(Saved data entries)
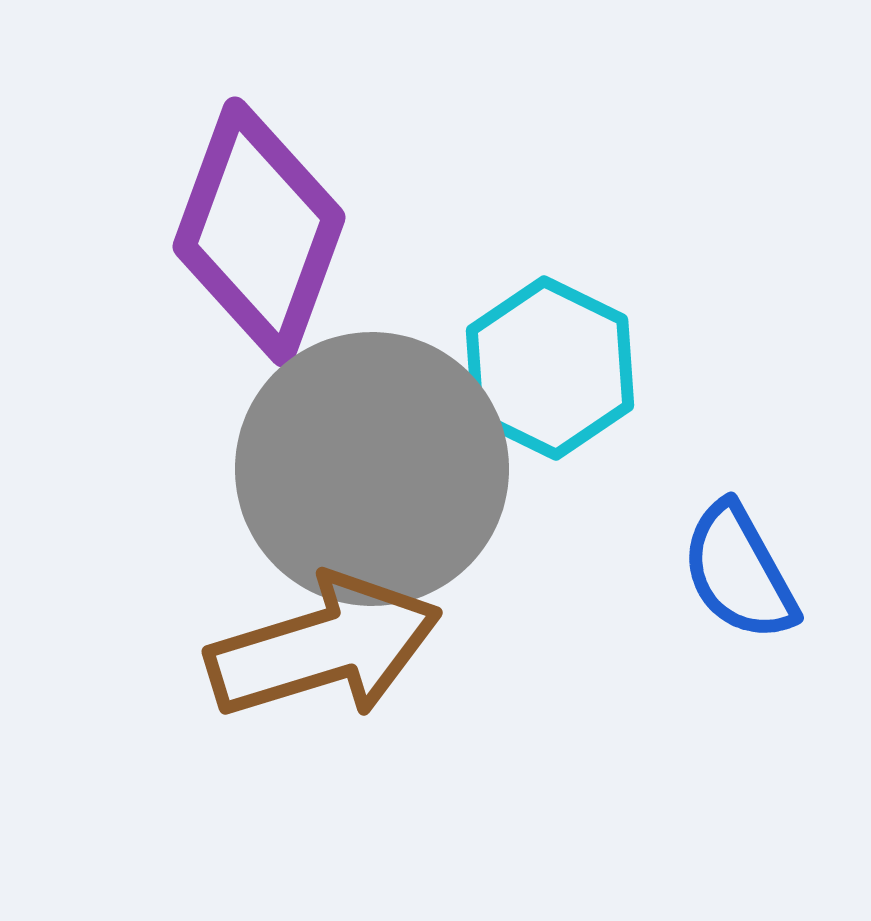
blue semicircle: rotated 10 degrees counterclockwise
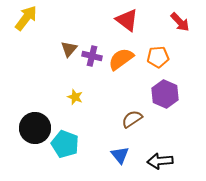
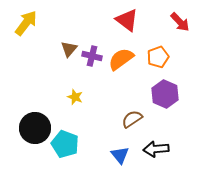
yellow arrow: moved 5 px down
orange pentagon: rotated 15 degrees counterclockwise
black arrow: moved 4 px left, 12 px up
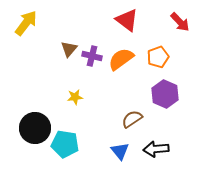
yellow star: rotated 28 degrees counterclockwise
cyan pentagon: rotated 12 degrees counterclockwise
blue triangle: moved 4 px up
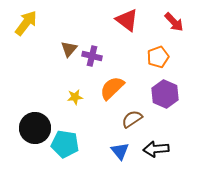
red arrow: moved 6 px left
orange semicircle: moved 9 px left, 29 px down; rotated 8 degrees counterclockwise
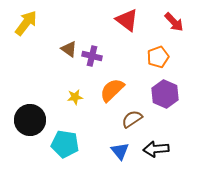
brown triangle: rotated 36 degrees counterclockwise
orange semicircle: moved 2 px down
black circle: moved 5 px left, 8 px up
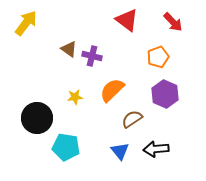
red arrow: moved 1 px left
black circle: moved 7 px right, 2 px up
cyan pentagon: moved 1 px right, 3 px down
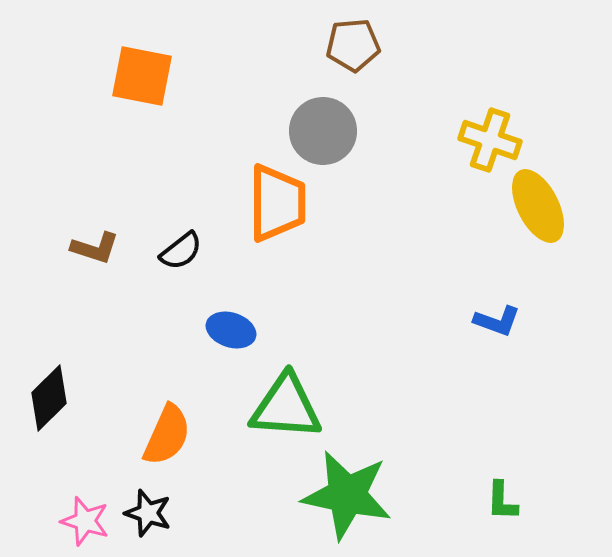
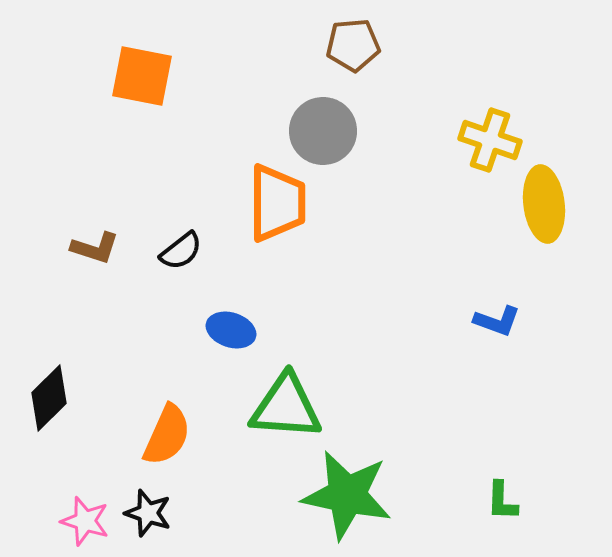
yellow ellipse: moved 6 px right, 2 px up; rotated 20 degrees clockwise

---

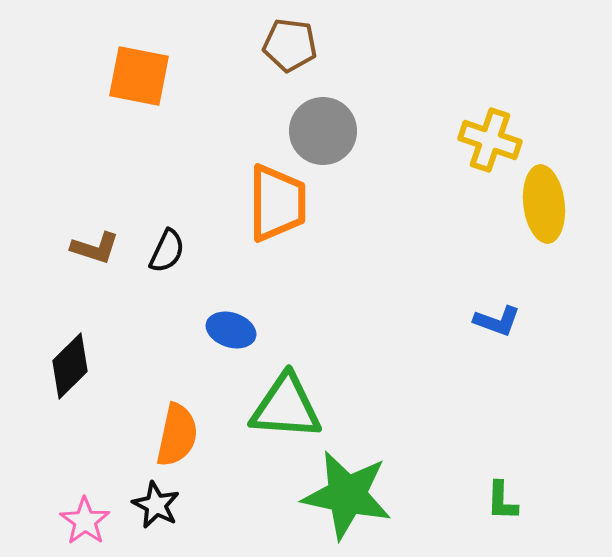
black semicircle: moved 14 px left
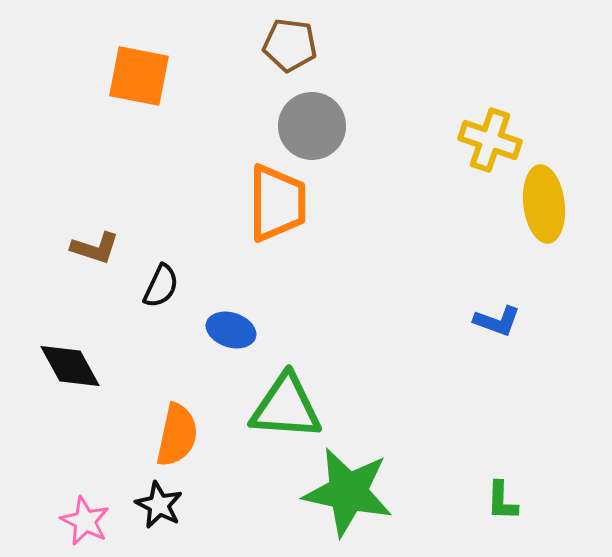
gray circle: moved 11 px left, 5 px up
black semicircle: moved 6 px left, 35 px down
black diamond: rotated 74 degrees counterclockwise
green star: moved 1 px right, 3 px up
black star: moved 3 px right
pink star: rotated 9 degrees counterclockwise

**PROBLEM STATEMENT**
Copy out the items between the lines holding "blue semicircle: rotated" and "cyan pentagon: moved 1 px right, 3 px down", inclusive, with each "rotated" swapped for "turned" and nothing else changed. Leave out the picture lines.

**FINAL RESULT**
blue semicircle: turned 10 degrees counterclockwise
yellow arrow: moved 5 px down
orange pentagon: turned 15 degrees counterclockwise
black arrow: moved 4 px left, 12 px up
yellow star: turned 28 degrees counterclockwise
cyan pentagon: turned 12 degrees counterclockwise
blue triangle: moved 4 px up
red arrow: moved 6 px left
orange semicircle: moved 9 px left, 29 px down; turned 8 degrees counterclockwise
brown triangle: turned 36 degrees counterclockwise
orange semicircle: moved 2 px down
black circle: moved 5 px left, 8 px up
red arrow: moved 1 px left
black circle: moved 7 px right, 2 px up
cyan pentagon: moved 1 px right, 3 px down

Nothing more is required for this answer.